WORK REQUIRED: Transcribe every entry word for word. Skip the pictures.

________

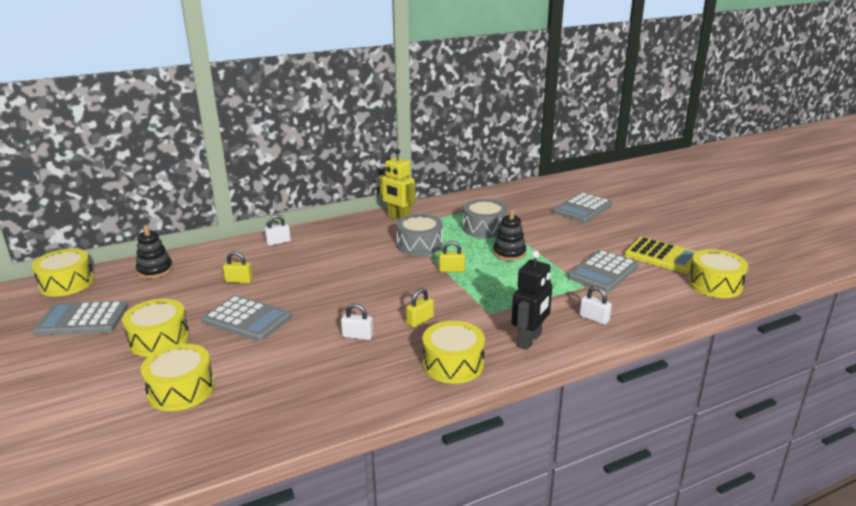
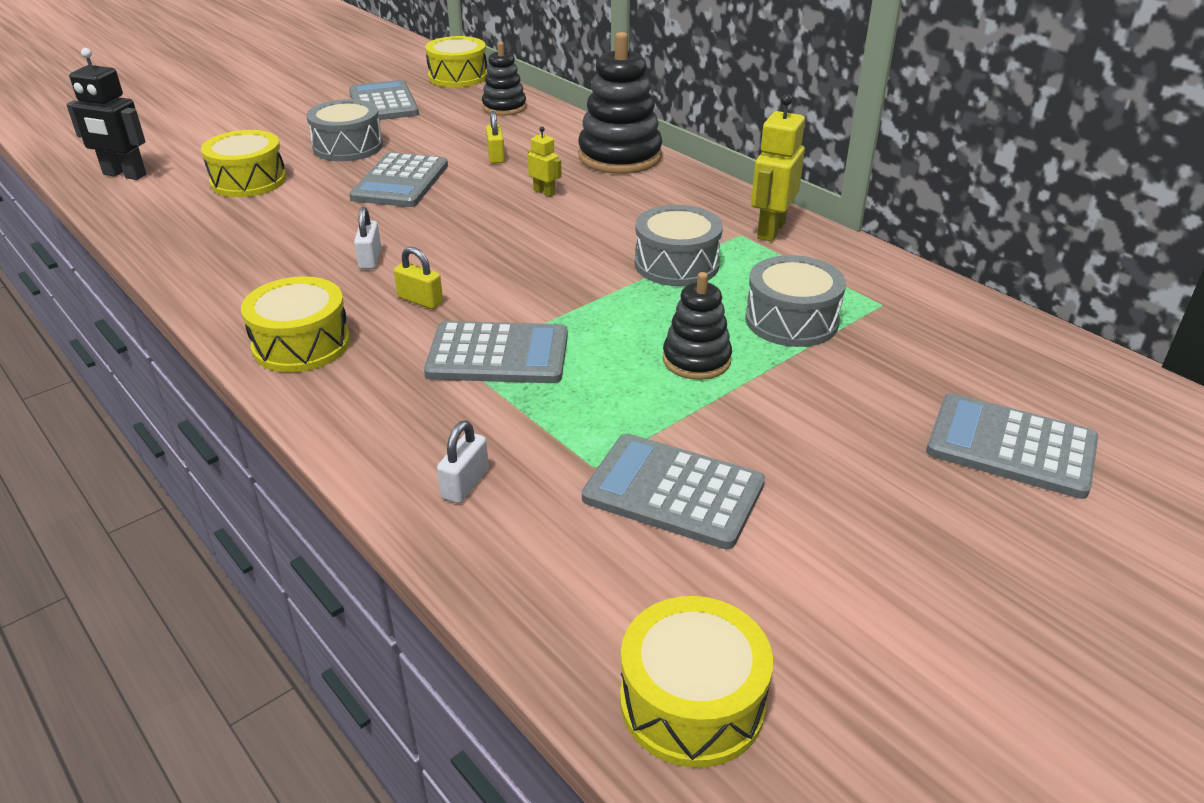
camera: 75 degrees right, 10 degrees up
(159, 339) = (348, 147): yellow drum -> grey drum
(278, 242) = (620, 157): white padlock -> black stacking toy
(308, 270) = (544, 192): none -> yellow robot
(451, 270) = (597, 306): yellow padlock -> none
(487, 301) = (498, 355): none -> grey calculator
(529, 340) = (376, 410): black robot -> black robot (124, 175)
(662, 256) = (810, 597): yellow calculator -> none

________

TASK RESPONSE:
camera: 75 degrees right, 10 degrees up
(159, 339) = (348, 147): yellow drum -> grey drum
(278, 242) = (620, 157): white padlock -> black stacking toy
(308, 270) = (544, 192): none -> yellow robot
(451, 270) = (597, 306): yellow padlock -> none
(487, 301) = (498, 355): none -> grey calculator
(529, 340) = (376, 410): black robot -> black robot (124, 175)
(662, 256) = (810, 597): yellow calculator -> none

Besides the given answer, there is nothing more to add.